(Beginning of RECORDED DATA)
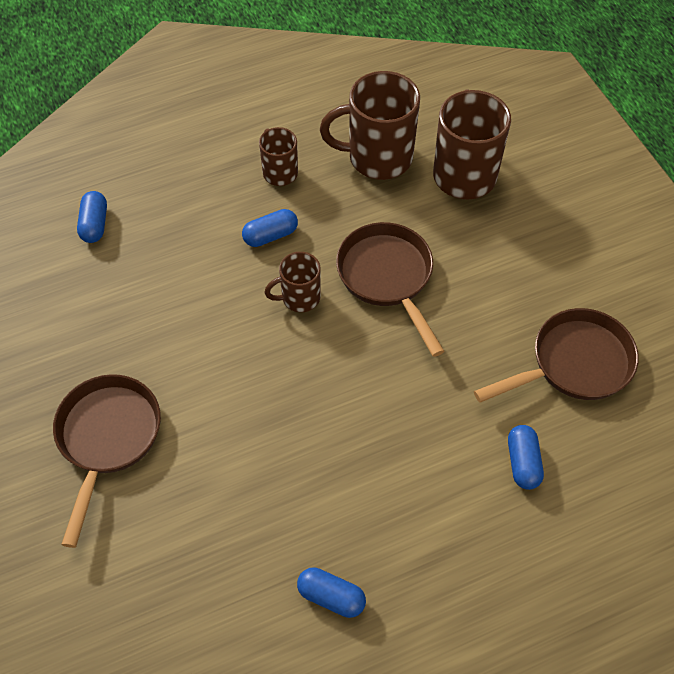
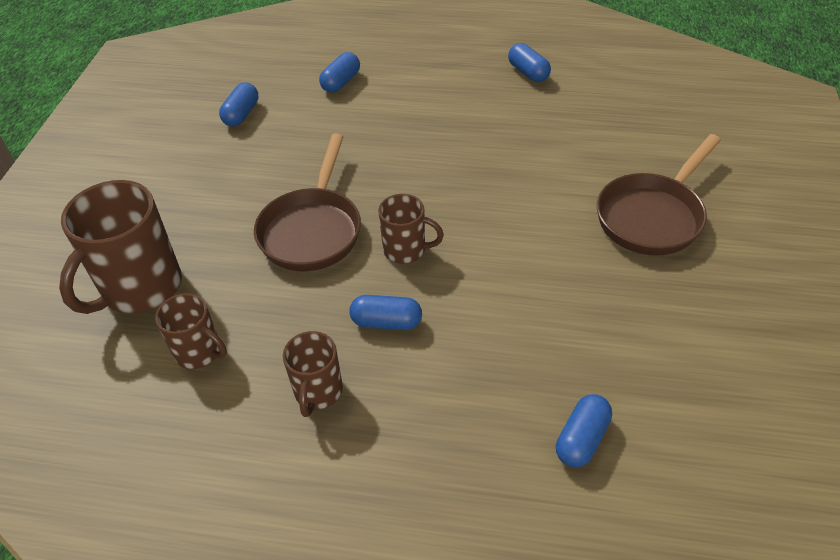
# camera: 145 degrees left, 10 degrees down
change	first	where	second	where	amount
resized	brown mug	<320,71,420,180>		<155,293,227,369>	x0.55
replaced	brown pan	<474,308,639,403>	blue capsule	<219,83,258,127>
(End of RECORDED DATA)
TASK GOAL
Extract all the data above exactly, excluding every picture.

REPLY
# camera: 145 degrees left, 10 degrees down
change	first	where	second	where	amount
resized	brown mug	<320,71,420,180>		<155,293,227,369>	x0.55
replaced	brown pan	<474,308,639,403>	blue capsule	<219,83,258,127>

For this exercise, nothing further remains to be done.